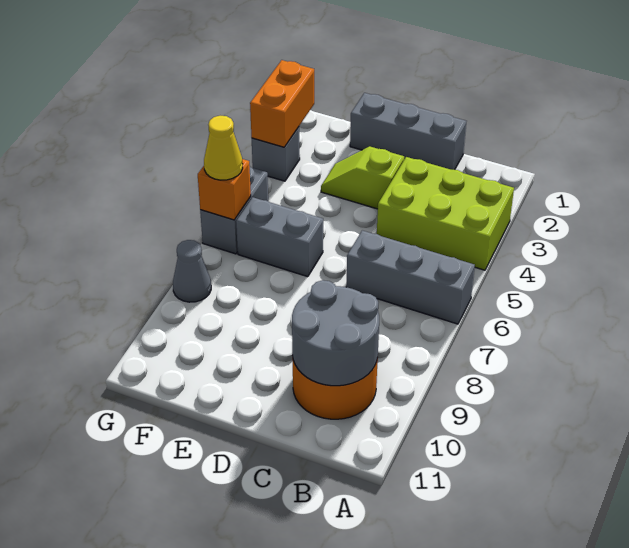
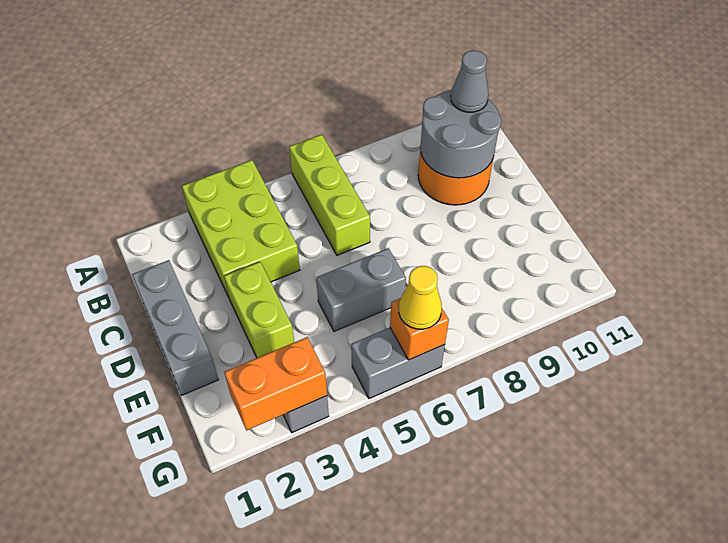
grey 1x3 brick [346,230,475,324] -> lime 1x3 brick [289,135,370,255]
lime 1x2 slope [321,147,404,209] -> lime 1x2 brick [224,262,294,358]
grey 1x2 brick [236,197,323,277] -> grey 1x2 brick turned to [316,248,406,331]
grey 1x1 cone [173,240,211,302] -> grey 1x1 cone moved to [451,50,489,112]

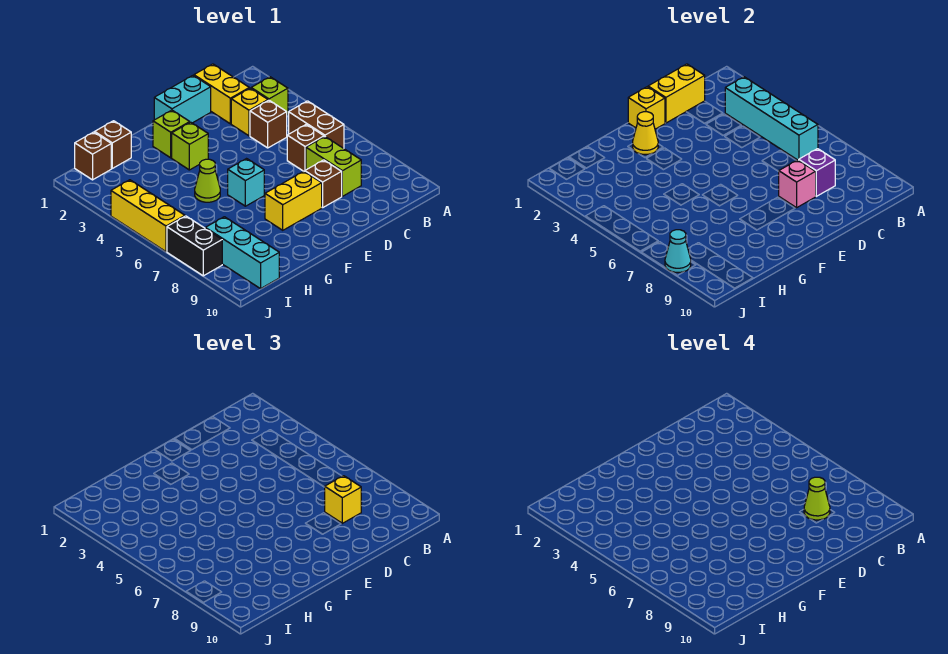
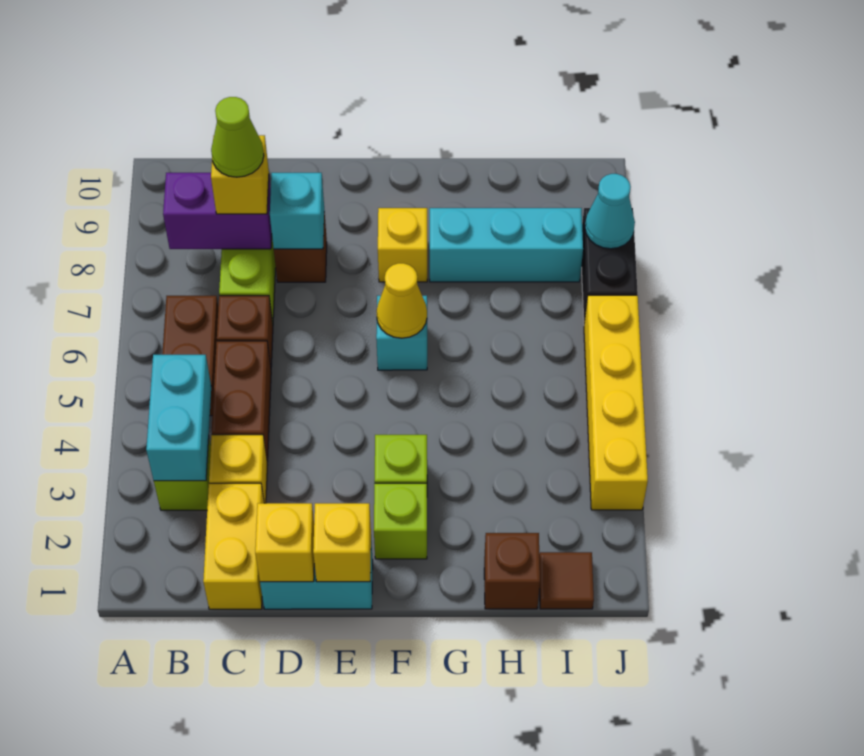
cyan 1x4 brick [725,77,818,160] -> cyan 1x2 brick [146,355,211,481]
yellow 1x2 brick [648,64,705,123] -> yellow 1x1 brick [255,503,314,582]
brown 1x1 brick [250,100,287,148] -> brown 1x2 brick [212,341,271,462]
purple 1x1 brick [799,149,835,196] -> purple 1x2 brick [163,173,272,249]
pink 1x1 brick [778,160,816,208] -> cyan 1x1 brick [270,173,324,249]
yellow 1x2 brick [265,171,322,230] -> yellow 1x1 brick [378,208,427,282]
yellow 1x1 cone [633,112,658,155] -> yellow 1x1 cone moved to [377,263,427,338]
lime 1x1 cone [195,159,220,202] -> none
brown 1x1 brick [75,132,111,180] -> brown 1x1 tile [539,552,594,609]
cyan 1x3 brick [205,217,279,289] -> cyan 1x3 brick turned to [430,208,583,282]
yellow 1x3 brick [111,180,185,252] -> yellow 1x4 brick [584,295,648,510]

## Exercise brief
Transcribe the material exactly, leaving every picture out.

## Task result
grey 1x3 brick [346,230,475,324] -> lime 1x3 brick [289,135,370,255]
lime 1x2 slope [321,147,404,209] -> lime 1x2 brick [224,262,294,358]
grey 1x2 brick [236,197,323,277] -> grey 1x2 brick turned to [316,248,406,331]
grey 1x1 cone [173,240,211,302] -> grey 1x1 cone moved to [451,50,489,112]

cyan 1x4 brick [725,77,818,160] -> cyan 1x2 brick [146,355,211,481]
yellow 1x2 brick [648,64,705,123] -> yellow 1x1 brick [255,503,314,582]
brown 1x1 brick [250,100,287,148] -> brown 1x2 brick [212,341,271,462]
purple 1x1 brick [799,149,835,196] -> purple 1x2 brick [163,173,272,249]
pink 1x1 brick [778,160,816,208] -> cyan 1x1 brick [270,173,324,249]
yellow 1x2 brick [265,171,322,230] -> yellow 1x1 brick [378,208,427,282]
yellow 1x1 cone [633,112,658,155] -> yellow 1x1 cone moved to [377,263,427,338]
lime 1x1 cone [195,159,220,202] -> none
brown 1x1 brick [75,132,111,180] -> brown 1x1 tile [539,552,594,609]
cyan 1x3 brick [205,217,279,289] -> cyan 1x3 brick turned to [430,208,583,282]
yellow 1x3 brick [111,180,185,252] -> yellow 1x4 brick [584,295,648,510]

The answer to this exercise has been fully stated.